Detected change data:

────────────────

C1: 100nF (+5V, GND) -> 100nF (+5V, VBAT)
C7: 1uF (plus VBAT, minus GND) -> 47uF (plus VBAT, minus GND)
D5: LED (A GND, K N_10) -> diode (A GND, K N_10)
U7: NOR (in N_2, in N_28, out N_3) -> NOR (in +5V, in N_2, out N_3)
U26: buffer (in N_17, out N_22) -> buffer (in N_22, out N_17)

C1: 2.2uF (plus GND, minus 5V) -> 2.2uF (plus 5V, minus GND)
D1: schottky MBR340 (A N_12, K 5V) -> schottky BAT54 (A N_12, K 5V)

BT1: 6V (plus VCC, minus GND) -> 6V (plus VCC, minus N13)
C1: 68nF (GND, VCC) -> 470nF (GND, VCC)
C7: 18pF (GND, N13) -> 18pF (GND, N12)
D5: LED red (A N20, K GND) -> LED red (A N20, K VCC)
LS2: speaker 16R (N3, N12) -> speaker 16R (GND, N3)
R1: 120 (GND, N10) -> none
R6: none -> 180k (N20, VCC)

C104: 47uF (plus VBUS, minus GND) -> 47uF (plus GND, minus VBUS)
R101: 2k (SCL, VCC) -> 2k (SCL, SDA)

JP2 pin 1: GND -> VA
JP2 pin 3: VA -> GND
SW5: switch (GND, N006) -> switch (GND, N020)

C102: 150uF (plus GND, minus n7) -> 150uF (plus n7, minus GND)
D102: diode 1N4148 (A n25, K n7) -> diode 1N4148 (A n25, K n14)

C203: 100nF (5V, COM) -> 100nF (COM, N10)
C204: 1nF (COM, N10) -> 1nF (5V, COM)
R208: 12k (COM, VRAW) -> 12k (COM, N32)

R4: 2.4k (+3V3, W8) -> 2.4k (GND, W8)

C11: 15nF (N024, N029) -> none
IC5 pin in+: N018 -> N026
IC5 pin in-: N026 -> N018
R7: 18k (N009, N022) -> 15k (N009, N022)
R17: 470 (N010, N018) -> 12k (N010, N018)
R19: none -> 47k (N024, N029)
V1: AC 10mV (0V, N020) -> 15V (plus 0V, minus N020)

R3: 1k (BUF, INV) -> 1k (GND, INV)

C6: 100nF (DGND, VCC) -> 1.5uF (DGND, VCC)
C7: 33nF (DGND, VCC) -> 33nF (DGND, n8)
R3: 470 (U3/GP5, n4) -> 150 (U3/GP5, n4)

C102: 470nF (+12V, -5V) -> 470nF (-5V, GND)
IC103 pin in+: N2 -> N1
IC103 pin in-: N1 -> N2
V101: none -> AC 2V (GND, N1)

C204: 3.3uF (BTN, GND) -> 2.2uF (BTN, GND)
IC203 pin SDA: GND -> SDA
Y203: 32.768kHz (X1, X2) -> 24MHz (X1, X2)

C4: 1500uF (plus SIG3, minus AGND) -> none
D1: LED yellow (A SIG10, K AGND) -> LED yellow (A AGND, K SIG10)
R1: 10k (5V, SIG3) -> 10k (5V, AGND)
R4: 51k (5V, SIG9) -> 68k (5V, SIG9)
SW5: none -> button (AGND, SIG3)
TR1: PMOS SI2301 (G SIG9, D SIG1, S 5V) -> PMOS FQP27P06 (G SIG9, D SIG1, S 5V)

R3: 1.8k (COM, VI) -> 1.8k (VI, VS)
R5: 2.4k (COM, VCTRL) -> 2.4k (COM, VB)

────────────────

WORK REQUEST. Only one stretch of the entries above is wanted: the lines from the one containing "D5: LED (A GND, K" through the one containing "IC5 pin in-: N026 -> N018". Please reproduce it exactly.

OUTPUT.
D5: LED (A GND, K N_10) -> diode (A GND, K N_10)
U7: NOR (in N_2, in N_28, out N_3) -> NOR (in +5V, in N_2, out N_3)
U26: buffer (in N_17, out N_22) -> buffer (in N_22, out N_17)

C1: 2.2uF (plus GND, minus 5V) -> 2.2uF (plus 5V, minus GND)
D1: schottky MBR340 (A N_12, K 5V) -> schottky BAT54 (A N_12, K 5V)

BT1: 6V (plus VCC, minus GND) -> 6V (plus VCC, minus N13)
C1: 68nF (GND, VCC) -> 470nF (GND, VCC)
C7: 18pF (GND, N13) -> 18pF (GND, N12)
D5: LED red (A N20, K GND) -> LED red (A N20, K VCC)
LS2: speaker 16R (N3, N12) -> speaker 16R (GND, N3)
R1: 120 (GND, N10) -> none
R6: none -> 180k (N20, VCC)

C104: 47uF (plus VBUS, minus GND) -> 47uF (plus GND, minus VBUS)
R101: 2k (SCL, VCC) -> 2k (SCL, SDA)

JP2 pin 1: GND -> VA
JP2 pin 3: VA -> GND
SW5: switch (GND, N006) -> switch (GND, N020)

C102: 150uF (plus GND, minus n7) -> 150uF (plus n7, minus GND)
D102: diode 1N4148 (A n25, K n7) -> diode 1N4148 (A n25, K n14)

C203: 100nF (5V, COM) -> 100nF (COM, N10)
C204: 1nF (COM, N10) -> 1nF (5V, COM)
R208: 12k (COM, VRAW) -> 12k (COM, N32)

R4: 2.4k (+3V3, W8) -> 2.4k (GND, W8)

C11: 15nF (N024, N029) -> none
IC5 pin in+: N018 -> N026
IC5 pin in-: N026 -> N018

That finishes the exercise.